[EXTRACTED RECORDS Boundary: Start]

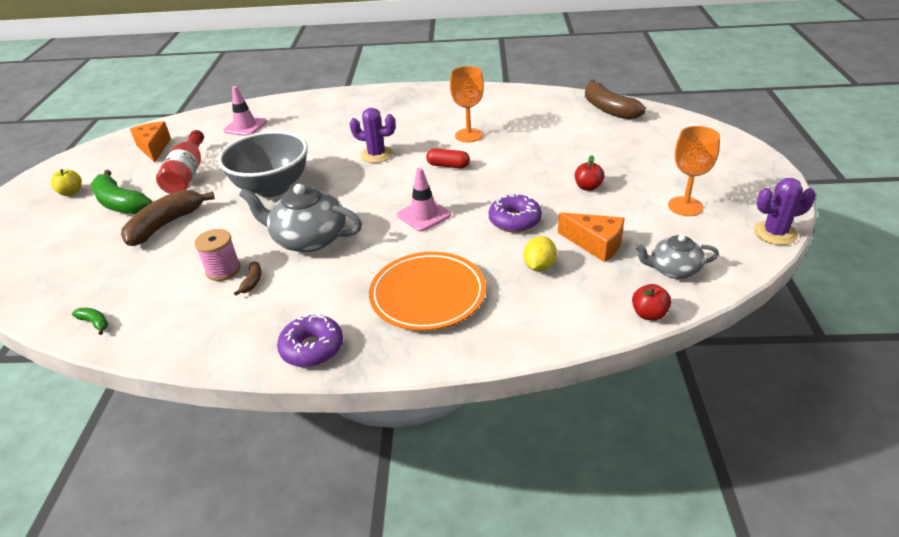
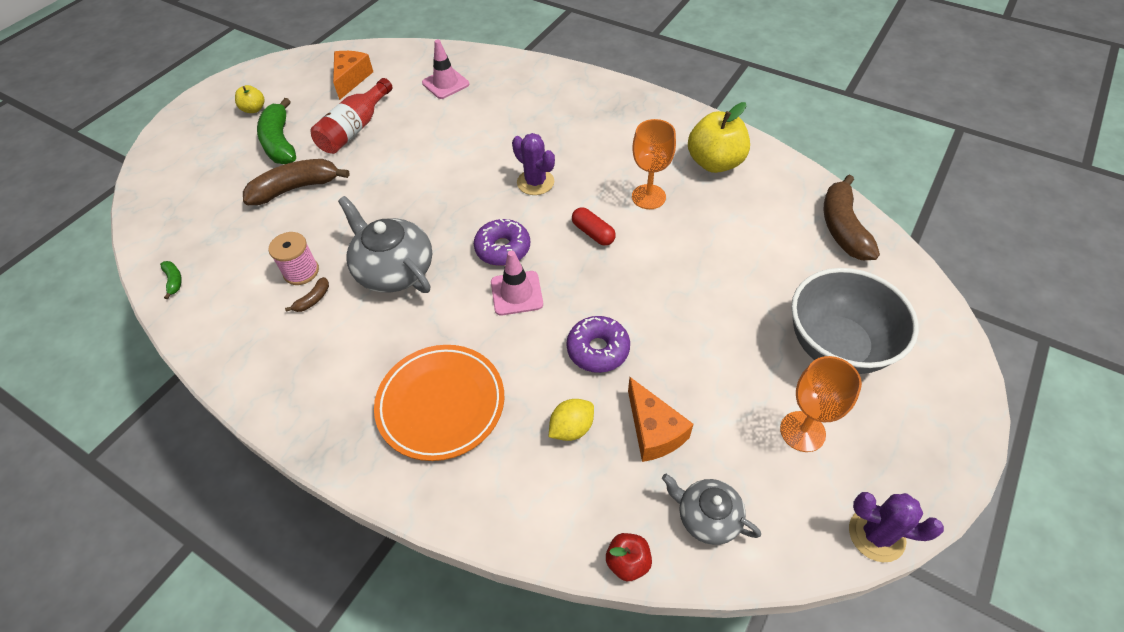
camera: 30 degrees right, 15 degrees up
(272, 188) = (411, 183): grey bowl -> grey bowl (836, 346)
(312, 348) = (303, 410): purple donut -> purple donut (503, 248)
(496, 105) = (715, 163): none -> yellow apple
(588, 187) = (715, 342): red apple -> none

[EXTRACTED RECORDS Boundary: End]

■ **WORK TO BE COMPLETED**
Could you retype all the entries exactly, skipping the pictures?

■ **SOLUTION BELOW**
camera: 30 degrees right, 15 degrees up
(272, 188) = (411, 183): grey bowl -> grey bowl (836, 346)
(312, 348) = (303, 410): purple donut -> purple donut (503, 248)
(496, 105) = (715, 163): none -> yellow apple
(588, 187) = (715, 342): red apple -> none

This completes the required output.